* _PROBLEM REQUIREMENTS_: Give back an exact copy of the lines in the records below, from the line that has "KEYS pin K2: D2 -> D4" through the line that has "KEYS pin K3: D0 -> D3", and nothing besides.

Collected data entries
★ ★ ★ ★

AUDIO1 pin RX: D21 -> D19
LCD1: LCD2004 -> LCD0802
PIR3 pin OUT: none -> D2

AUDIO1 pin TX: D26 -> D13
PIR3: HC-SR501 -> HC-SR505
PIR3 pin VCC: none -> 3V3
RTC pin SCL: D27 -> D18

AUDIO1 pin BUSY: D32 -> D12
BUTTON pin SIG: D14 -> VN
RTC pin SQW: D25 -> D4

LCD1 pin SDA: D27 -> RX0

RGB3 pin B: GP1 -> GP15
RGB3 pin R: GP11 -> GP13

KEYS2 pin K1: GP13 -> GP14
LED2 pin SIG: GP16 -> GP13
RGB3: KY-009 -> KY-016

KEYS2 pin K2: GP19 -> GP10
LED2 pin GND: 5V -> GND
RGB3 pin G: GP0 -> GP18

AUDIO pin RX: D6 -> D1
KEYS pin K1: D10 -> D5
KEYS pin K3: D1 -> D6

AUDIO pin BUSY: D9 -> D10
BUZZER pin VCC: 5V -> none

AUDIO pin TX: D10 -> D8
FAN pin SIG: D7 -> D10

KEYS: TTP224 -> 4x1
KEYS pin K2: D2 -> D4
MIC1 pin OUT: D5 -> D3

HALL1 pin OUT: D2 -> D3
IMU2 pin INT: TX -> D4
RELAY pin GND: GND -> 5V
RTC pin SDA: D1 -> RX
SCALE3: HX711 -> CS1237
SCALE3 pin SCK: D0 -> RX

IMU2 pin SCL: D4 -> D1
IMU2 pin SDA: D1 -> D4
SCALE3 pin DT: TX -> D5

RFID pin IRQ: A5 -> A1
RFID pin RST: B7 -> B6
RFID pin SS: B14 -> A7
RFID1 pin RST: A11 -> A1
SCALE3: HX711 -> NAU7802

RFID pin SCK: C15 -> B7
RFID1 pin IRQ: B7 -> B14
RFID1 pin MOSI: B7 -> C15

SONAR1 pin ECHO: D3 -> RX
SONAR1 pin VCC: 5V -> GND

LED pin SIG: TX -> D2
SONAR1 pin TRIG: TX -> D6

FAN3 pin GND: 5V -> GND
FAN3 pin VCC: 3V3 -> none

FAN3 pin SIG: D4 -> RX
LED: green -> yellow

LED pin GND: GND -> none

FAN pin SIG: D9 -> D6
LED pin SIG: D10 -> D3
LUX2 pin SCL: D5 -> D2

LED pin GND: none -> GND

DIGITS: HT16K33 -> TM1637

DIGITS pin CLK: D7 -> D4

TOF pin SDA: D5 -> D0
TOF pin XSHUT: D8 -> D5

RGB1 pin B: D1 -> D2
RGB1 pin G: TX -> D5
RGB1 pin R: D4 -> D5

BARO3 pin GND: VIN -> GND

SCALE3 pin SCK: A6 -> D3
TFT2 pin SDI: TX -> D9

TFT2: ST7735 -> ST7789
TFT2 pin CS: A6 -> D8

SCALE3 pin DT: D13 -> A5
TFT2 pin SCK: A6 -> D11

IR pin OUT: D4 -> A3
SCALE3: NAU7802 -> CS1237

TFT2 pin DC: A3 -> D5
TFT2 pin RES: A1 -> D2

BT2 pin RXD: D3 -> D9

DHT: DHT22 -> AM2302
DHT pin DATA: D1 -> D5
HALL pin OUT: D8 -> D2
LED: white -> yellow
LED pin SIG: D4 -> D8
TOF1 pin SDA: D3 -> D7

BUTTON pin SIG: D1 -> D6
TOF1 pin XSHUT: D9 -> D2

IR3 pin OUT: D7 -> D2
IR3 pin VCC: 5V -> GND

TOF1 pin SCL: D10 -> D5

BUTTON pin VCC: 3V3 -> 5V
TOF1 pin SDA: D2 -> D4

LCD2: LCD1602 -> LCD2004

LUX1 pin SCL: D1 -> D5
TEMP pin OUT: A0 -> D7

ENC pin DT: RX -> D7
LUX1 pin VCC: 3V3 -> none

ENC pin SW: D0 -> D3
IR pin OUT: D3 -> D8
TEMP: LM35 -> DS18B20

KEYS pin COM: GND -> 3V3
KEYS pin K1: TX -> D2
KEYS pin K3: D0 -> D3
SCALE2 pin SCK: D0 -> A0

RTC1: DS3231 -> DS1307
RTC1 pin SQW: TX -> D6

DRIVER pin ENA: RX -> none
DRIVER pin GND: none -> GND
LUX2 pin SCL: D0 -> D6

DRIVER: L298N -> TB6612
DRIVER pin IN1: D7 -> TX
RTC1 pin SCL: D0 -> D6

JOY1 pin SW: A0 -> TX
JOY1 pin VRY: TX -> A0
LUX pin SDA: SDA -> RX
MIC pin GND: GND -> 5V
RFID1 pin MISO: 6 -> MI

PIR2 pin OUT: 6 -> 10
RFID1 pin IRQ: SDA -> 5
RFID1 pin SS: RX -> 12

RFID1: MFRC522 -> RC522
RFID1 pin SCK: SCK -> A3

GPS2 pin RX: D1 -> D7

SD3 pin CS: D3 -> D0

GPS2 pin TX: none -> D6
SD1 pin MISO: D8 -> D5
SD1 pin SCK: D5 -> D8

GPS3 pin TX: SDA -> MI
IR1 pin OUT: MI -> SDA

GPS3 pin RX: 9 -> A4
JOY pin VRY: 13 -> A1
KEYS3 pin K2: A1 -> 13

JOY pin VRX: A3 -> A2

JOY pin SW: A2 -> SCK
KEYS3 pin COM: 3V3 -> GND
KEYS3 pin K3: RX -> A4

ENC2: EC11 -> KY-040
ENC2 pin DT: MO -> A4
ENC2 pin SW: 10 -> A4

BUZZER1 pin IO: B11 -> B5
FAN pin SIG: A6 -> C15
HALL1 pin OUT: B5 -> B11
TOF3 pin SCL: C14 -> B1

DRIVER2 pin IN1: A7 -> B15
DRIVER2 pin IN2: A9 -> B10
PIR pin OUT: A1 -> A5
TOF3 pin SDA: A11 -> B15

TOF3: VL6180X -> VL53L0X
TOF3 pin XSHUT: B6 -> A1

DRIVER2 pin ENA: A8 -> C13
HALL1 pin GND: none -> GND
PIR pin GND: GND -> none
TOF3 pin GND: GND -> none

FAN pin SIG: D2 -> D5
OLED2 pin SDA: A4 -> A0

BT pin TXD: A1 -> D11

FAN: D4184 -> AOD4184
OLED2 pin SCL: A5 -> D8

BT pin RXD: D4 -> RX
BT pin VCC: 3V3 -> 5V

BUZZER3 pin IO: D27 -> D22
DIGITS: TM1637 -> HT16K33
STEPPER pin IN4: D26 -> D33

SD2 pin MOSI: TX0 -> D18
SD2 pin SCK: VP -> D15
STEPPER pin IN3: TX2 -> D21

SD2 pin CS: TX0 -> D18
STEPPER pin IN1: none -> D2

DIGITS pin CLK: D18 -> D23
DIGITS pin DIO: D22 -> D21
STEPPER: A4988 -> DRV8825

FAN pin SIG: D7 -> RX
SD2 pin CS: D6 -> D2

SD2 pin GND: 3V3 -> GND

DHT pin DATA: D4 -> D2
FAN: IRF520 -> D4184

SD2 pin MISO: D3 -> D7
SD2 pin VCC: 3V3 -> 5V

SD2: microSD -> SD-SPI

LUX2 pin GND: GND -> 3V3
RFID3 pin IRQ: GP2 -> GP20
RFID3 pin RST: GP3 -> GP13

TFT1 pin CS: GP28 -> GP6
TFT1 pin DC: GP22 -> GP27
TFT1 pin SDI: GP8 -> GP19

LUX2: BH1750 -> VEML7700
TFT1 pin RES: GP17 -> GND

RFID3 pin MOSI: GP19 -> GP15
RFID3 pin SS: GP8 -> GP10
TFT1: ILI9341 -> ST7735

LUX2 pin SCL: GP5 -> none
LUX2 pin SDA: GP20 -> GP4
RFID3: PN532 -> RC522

★ ★ ★ ★

* _REPLY TO THE TASK_:
KEYS pin K2: D2 -> D4
MIC1 pin OUT: D5 -> D3

HALL1 pin OUT: D2 -> D3
IMU2 pin INT: TX -> D4
RELAY pin GND: GND -> 5V
RTC pin SDA: D1 -> RX
SCALE3: HX711 -> CS1237
SCALE3 pin SCK: D0 -> RX

IMU2 pin SCL: D4 -> D1
IMU2 pin SDA: D1 -> D4
SCALE3 pin DT: TX -> D5

RFID pin IRQ: A5 -> A1
RFID pin RST: B7 -> B6
RFID pin SS: B14 -> A7
RFID1 pin RST: A11 -> A1
SCALE3: HX711 -> NAU7802

RFID pin SCK: C15 -> B7
RFID1 pin IRQ: B7 -> B14
RFID1 pin MOSI: B7 -> C15

SONAR1 pin ECHO: D3 -> RX
SONAR1 pin VCC: 5V -> GND

LED pin SIG: TX -> D2
SONAR1 pin TRIG: TX -> D6

FAN3 pin GND: 5V -> GND
FAN3 pin VCC: 3V3 -> none

FAN3 pin SIG: D4 -> RX
LED: green -> yellow

LED pin GND: GND -> none

FAN pin SIG: D9 -> D6
LED pin SIG: D10 -> D3
LUX2 pin SCL: D5 -> D2

LED pin GND: none -> GND

DIGITS: HT16K33 -> TM1637

DIGITS pin CLK: D7 -> D4

TOF pin SDA: D5 -> D0
TOF pin XSHUT: D8 -> D5

RGB1 pin B: D1 -> D2
RGB1 pin G: TX -> D5
RGB1 pin R: D4 -> D5

BARO3 pin GND: VIN -> GND

SCALE3 pin SCK: A6 -> D3
TFT2 pin SDI: TX -> D9

TFT2: ST7735 -> ST7789
TFT2 pin CS: A6 -> D8

SCALE3 pin DT: D13 -> A5
TFT2 pin SCK: A6 -> D11

IR pin OUT: D4 -> A3
SCALE3: NAU7802 -> CS1237

TFT2 pin DC: A3 -> D5
TFT2 pin RES: A1 -> D2

BT2 pin RXD: D3 -> D9

DHT: DHT22 -> AM2302
DHT pin DATA: D1 -> D5
HALL pin OUT: D8 -> D2
LED: white -> yellow
LED pin SIG: D4 -> D8
TOF1 pin SDA: D3 -> D7

BUTTON pin SIG: D1 -> D6
TOF1 pin XSHUT: D9 -> D2

IR3 pin OUT: D7 -> D2
IR3 pin VCC: 5V -> GND

TOF1 pin SCL: D10 -> D5

BUTTON pin VCC: 3V3 -> 5V
TOF1 pin SDA: D2 -> D4

LCD2: LCD1602 -> LCD2004

LUX1 pin SCL: D1 -> D5
TEMP pin OUT: A0 -> D7

ENC pin DT: RX -> D7
LUX1 pin VCC: 3V3 -> none

ENC pin SW: D0 -> D3
IR pin OUT: D3 -> D8
TEMP: LM35 -> DS18B20

KEYS pin COM: GND -> 3V3
KEYS pin K1: TX -> D2
KEYS pin K3: D0 -> D3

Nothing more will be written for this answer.